● Problem statement: Give again, exactly as written, the lines of the records below from the line with "pink brick D4:F4" to the line with "grey brick E2:F3". Both end lines count; pictures do not.

● Task input:
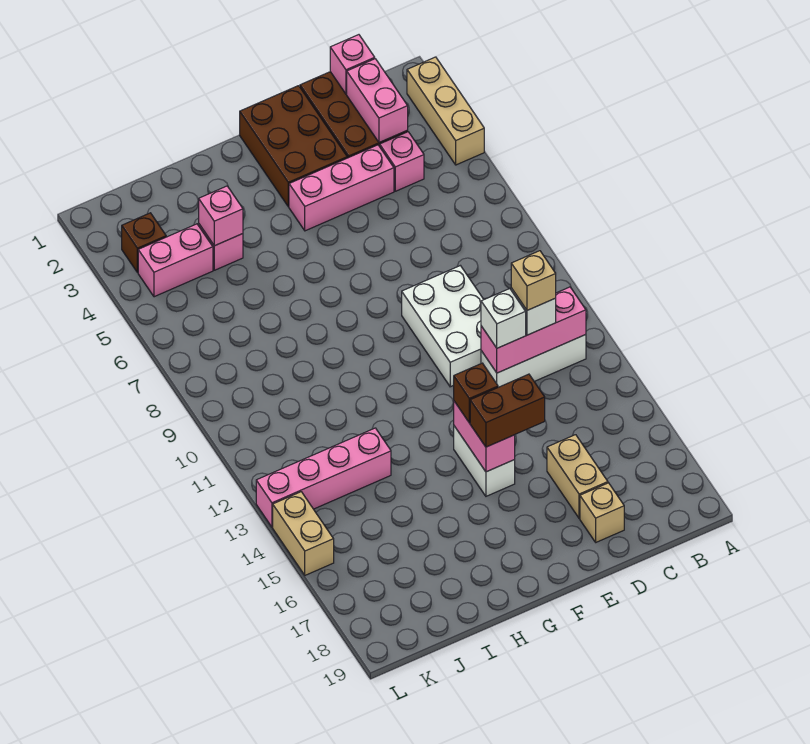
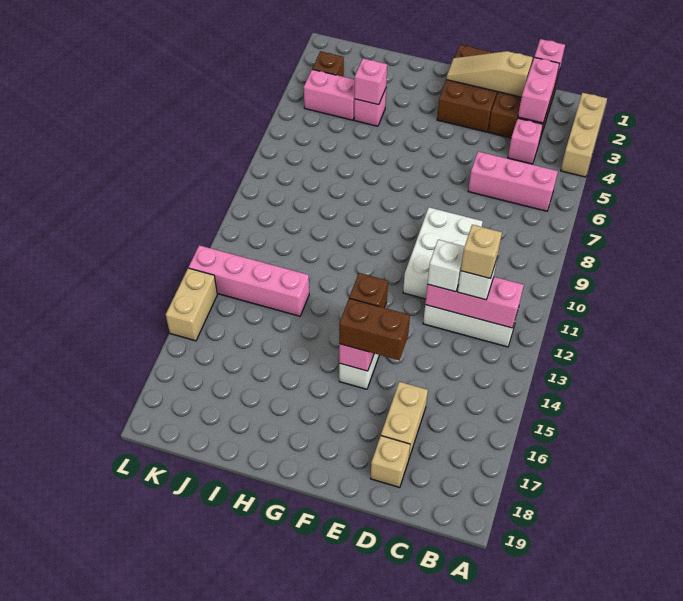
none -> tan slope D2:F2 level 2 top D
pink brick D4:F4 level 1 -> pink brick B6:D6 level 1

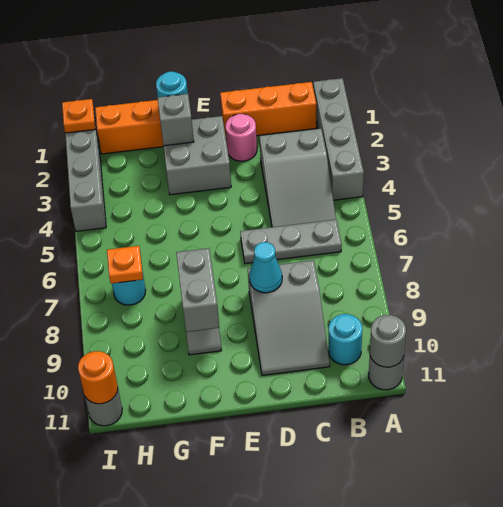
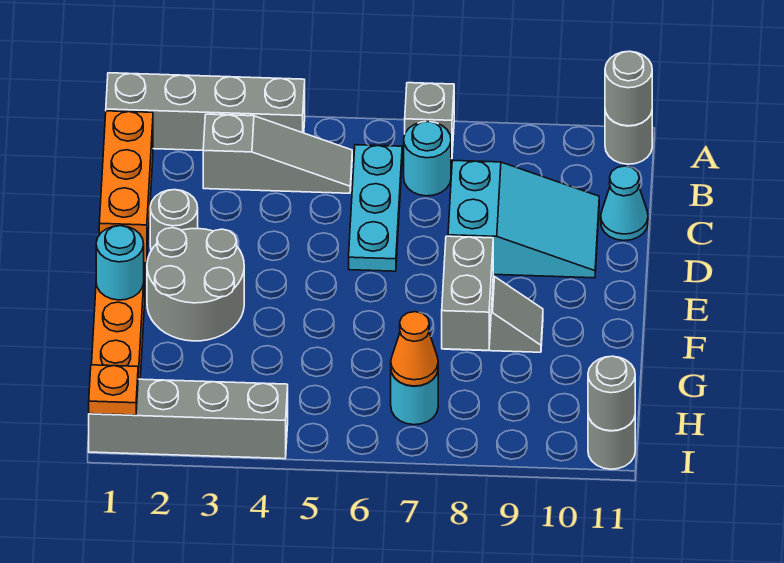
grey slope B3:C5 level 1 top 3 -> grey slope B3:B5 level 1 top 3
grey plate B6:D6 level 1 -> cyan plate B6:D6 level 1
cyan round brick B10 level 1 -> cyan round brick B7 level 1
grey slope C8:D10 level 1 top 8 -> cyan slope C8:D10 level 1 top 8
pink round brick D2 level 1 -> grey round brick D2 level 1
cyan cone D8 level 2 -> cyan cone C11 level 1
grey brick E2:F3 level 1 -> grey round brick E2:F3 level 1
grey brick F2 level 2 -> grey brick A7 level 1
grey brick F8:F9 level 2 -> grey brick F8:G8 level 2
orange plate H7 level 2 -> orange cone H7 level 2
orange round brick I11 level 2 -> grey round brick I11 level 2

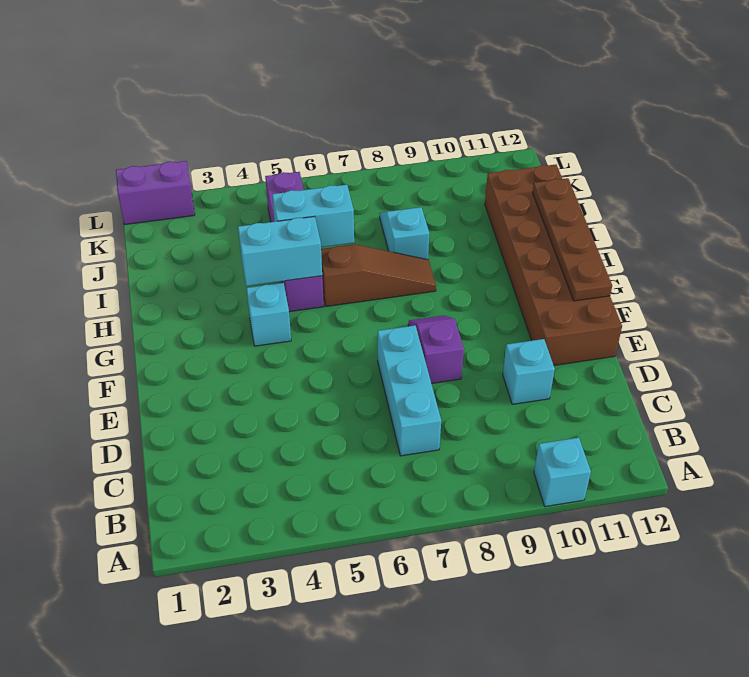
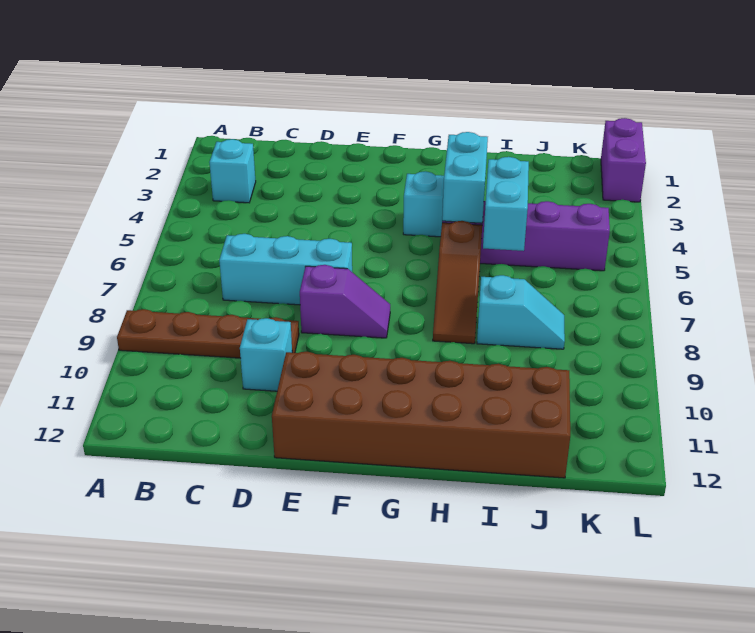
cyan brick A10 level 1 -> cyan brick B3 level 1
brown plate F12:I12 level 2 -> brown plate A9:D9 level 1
* * *
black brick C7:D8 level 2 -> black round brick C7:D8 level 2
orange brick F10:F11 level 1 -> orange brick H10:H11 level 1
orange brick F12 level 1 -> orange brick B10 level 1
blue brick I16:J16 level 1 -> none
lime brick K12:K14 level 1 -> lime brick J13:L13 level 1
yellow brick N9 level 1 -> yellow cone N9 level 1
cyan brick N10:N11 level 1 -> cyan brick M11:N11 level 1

● Exercise response:
pink brick D4:F4 level 1 -> pink brick B6:D6 level 1

grey slope B3:C5 level 1 top 3 -> grey slope B3:B5 level 1 top 3
grey plate B6:D6 level 1 -> cyan plate B6:D6 level 1
cyan round brick B10 level 1 -> cyan round brick B7 level 1
grey slope C8:D10 level 1 top 8 -> cyan slope C8:D10 level 1 top 8
pink round brick D2 level 1 -> grey round brick D2 level 1
cyan cone D8 level 2 -> cyan cone C11 level 1
grey brick E2:F3 level 1 -> grey round brick E2:F3 level 1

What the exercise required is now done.